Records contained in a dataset

------------------------

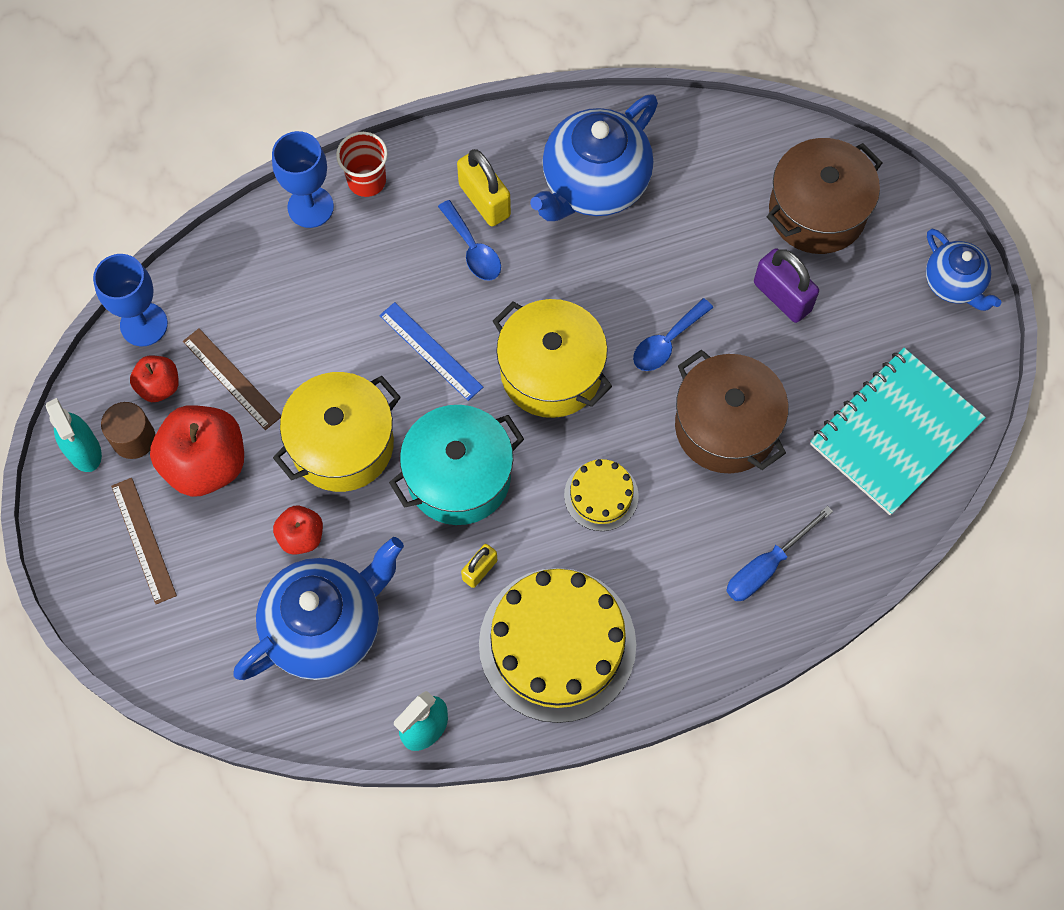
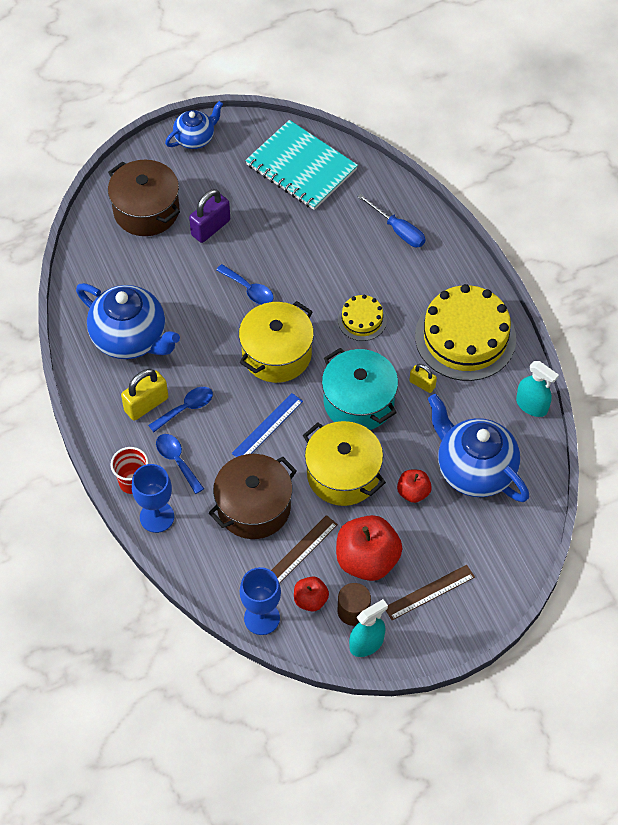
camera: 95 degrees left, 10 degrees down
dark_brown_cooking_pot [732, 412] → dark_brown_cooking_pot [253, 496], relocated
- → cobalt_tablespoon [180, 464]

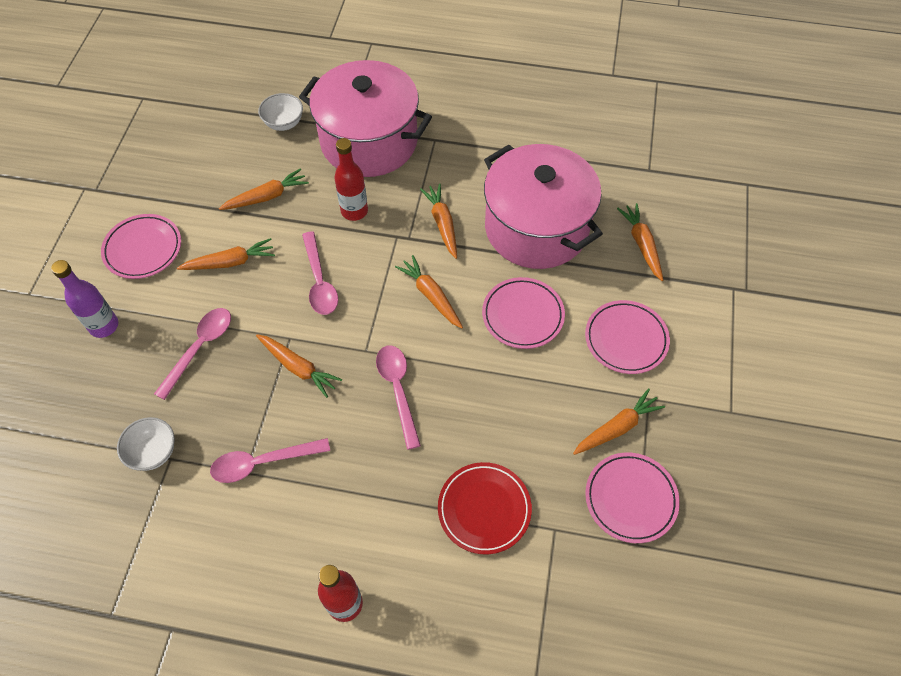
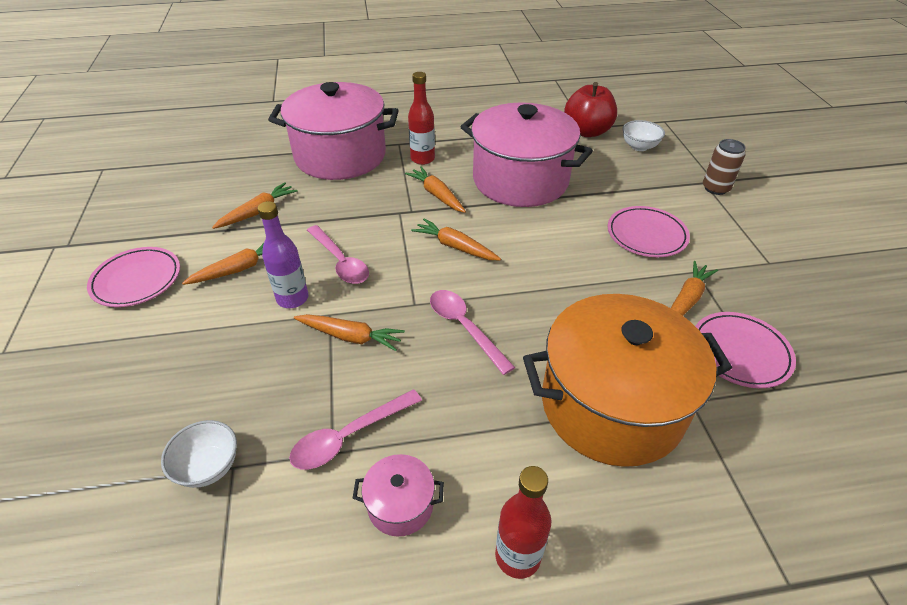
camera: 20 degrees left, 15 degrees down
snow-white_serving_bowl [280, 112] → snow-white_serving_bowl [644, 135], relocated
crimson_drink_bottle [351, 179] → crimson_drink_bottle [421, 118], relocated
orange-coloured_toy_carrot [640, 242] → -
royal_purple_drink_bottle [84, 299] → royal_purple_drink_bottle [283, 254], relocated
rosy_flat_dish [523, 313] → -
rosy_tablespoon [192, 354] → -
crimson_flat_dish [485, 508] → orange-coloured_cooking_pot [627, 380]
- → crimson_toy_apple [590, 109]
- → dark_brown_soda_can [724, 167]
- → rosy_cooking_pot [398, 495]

------------------------

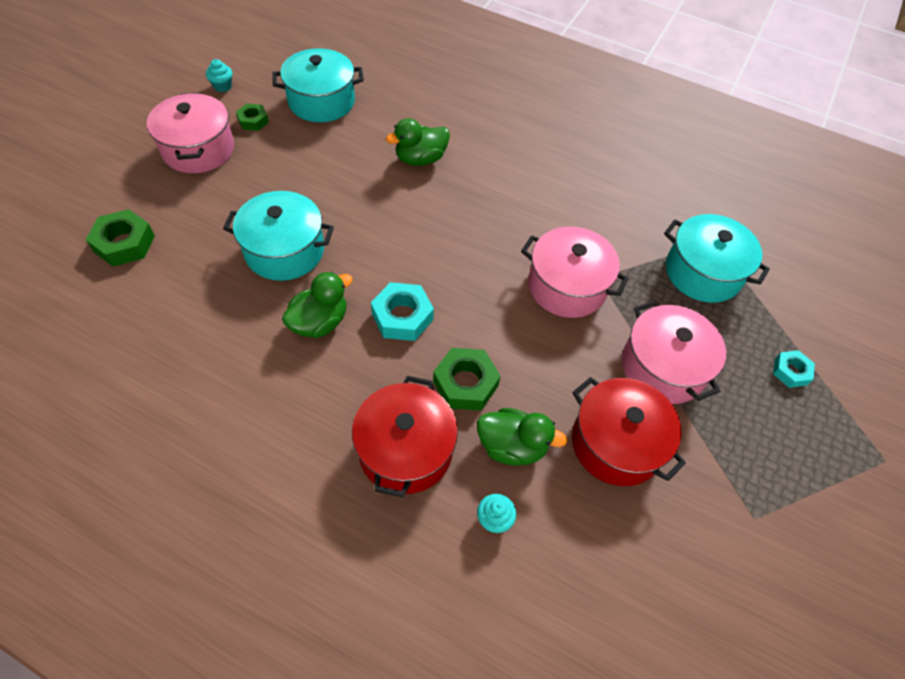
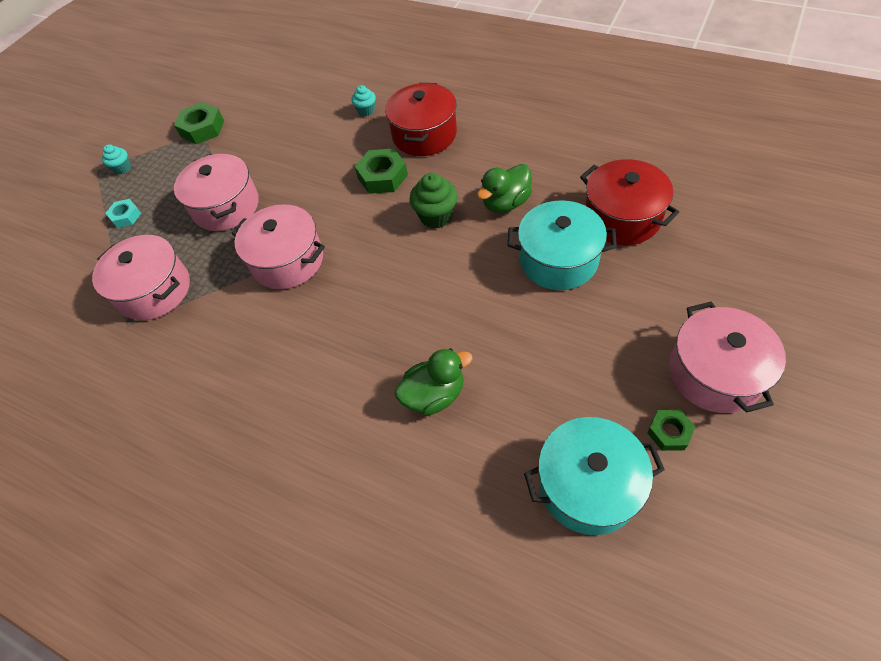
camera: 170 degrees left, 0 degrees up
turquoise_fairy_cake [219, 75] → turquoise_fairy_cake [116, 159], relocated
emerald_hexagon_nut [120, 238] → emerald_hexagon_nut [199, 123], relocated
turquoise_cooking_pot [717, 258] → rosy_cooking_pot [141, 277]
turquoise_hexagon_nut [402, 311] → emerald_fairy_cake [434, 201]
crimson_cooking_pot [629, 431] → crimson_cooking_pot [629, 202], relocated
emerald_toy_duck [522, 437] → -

------------------------

§ EXERCISE AIM: Retype only the stretch of lines above starting at the one with "snow-white_serving_bowl [280, 112]" and stopping at the one with "- → rosy_cooking_pot [398, 495]", exactly as written, with both kept.

§ EXERCISE OUTPUT:
snow-white_serving_bowl [280, 112] → snow-white_serving_bowl [644, 135], relocated
crimson_drink_bottle [351, 179] → crimson_drink_bottle [421, 118], relocated
orange-coloured_toy_carrot [640, 242] → -
royal_purple_drink_bottle [84, 299] → royal_purple_drink_bottle [283, 254], relocated
rosy_flat_dish [523, 313] → -
rosy_tablespoon [192, 354] → -
crimson_flat_dish [485, 508] → orange-coloured_cooking_pot [627, 380]
- → crimson_toy_apple [590, 109]
- → dark_brown_soda_can [724, 167]
- → rosy_cooking_pot [398, 495]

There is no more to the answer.